> _Data for this task_
------------------------
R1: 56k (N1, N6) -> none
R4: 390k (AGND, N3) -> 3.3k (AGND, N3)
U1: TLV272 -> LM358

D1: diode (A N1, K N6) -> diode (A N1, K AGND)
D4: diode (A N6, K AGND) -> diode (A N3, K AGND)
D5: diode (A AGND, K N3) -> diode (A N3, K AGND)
------------------------
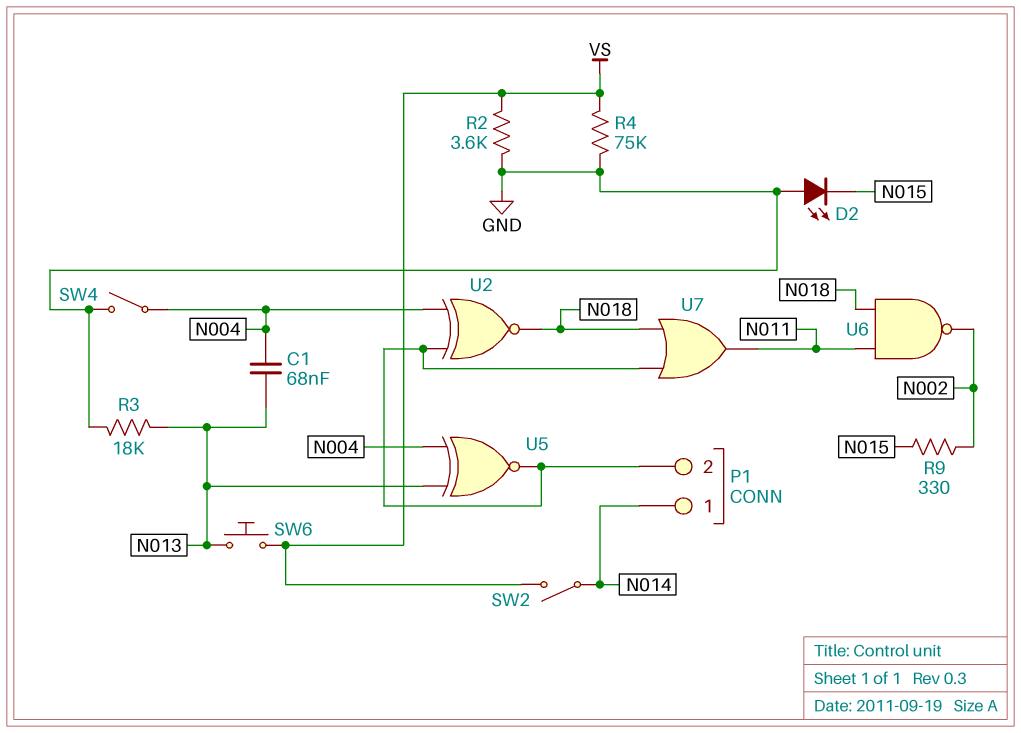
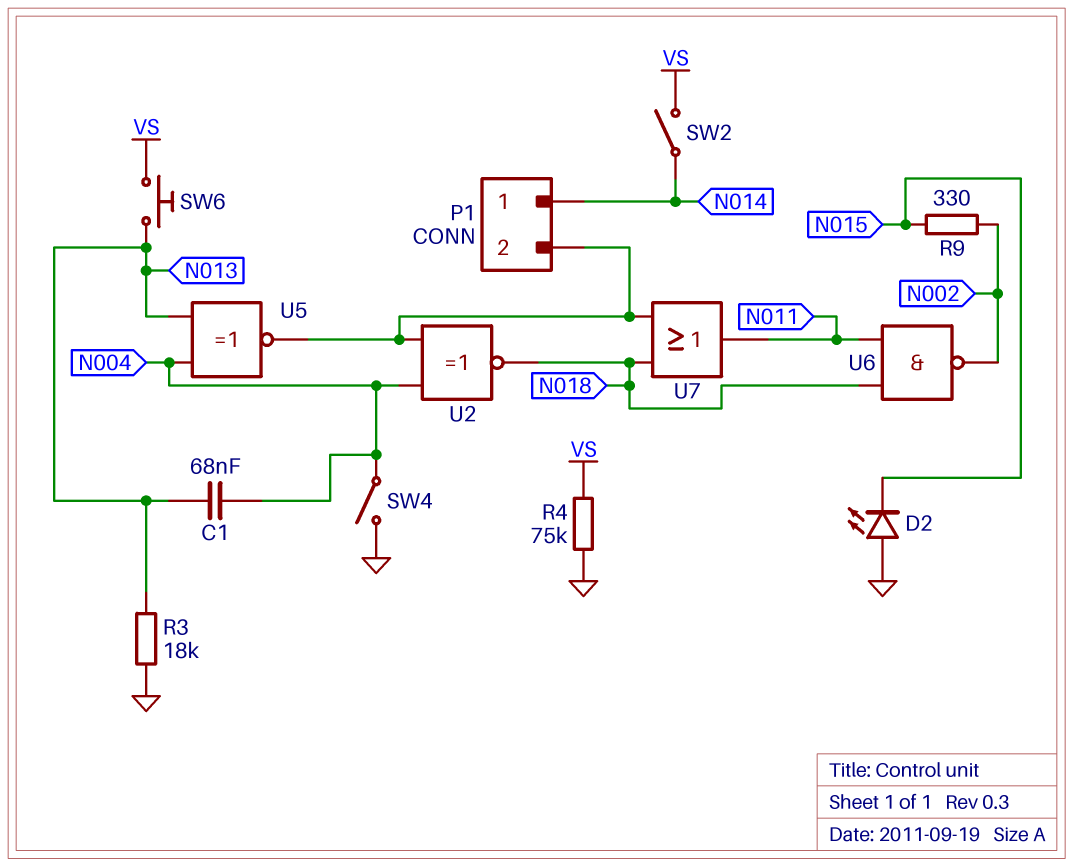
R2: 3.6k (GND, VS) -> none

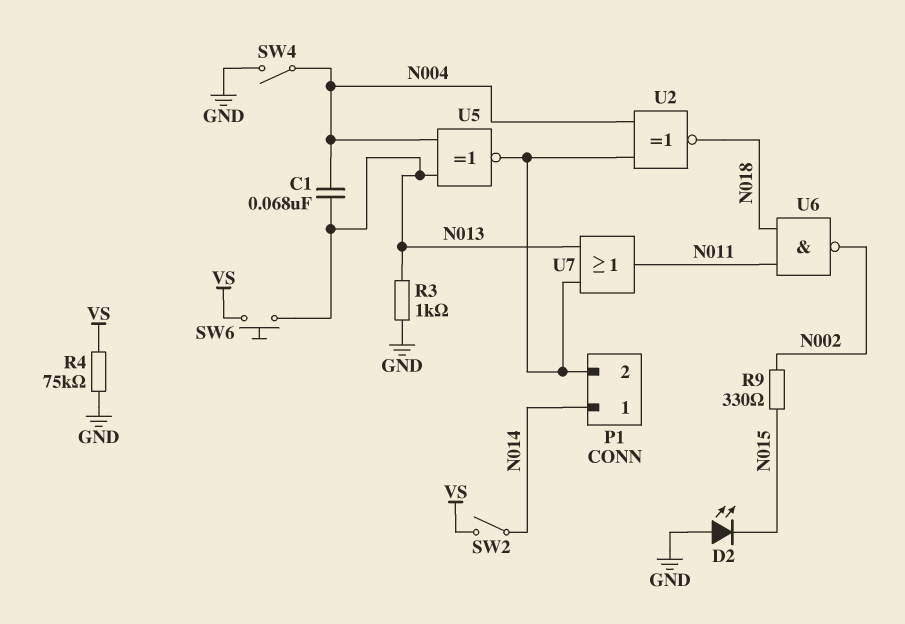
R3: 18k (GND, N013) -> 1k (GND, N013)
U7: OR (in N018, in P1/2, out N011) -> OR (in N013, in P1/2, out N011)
------------------------
> _Aim of the exercise_
The reply should hold only the lines of the listing above starting at the line containing "R3: 18k (GND, N013) -> 1k (GND, N013)" and ending at the line containing "U7: OR (in N018, in", exactly as written.

> _Problem solution_
R3: 18k (GND, N013) -> 1k (GND, N013)
U7: OR (in N018, in P1/2, out N011) -> OR (in N013, in P1/2, out N011)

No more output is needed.